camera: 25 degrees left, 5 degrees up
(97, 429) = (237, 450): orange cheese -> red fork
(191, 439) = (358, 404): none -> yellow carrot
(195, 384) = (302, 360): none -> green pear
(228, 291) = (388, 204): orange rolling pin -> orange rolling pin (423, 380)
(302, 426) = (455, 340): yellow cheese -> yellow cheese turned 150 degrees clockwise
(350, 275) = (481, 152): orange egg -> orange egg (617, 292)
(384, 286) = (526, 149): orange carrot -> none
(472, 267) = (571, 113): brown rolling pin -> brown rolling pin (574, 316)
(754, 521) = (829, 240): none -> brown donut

________________________

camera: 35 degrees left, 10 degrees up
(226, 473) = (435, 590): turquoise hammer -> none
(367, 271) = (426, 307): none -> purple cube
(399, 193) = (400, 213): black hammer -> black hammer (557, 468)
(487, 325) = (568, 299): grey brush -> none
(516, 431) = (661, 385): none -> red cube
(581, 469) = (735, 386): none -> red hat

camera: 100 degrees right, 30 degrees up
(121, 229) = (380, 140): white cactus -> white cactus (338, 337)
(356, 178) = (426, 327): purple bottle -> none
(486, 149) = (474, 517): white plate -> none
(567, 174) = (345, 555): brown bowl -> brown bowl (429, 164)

________________________

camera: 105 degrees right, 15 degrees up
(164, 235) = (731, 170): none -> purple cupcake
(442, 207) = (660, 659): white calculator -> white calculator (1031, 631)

________________________

TASK DETAILS:
Which lines above run from the one containing "(350, 275) = (481, 152): orange" down to the one containing "(754, 521) = (829, 240): none -> brown donut"? Repeat exactly those, both ends included, and nothing else.

RESULT OF THE TASK:
(350, 275) = (481, 152): orange egg -> orange egg (617, 292)
(384, 286) = (526, 149): orange carrot -> none
(472, 267) = (571, 113): brown rolling pin -> brown rolling pin (574, 316)
(754, 521) = (829, 240): none -> brown donut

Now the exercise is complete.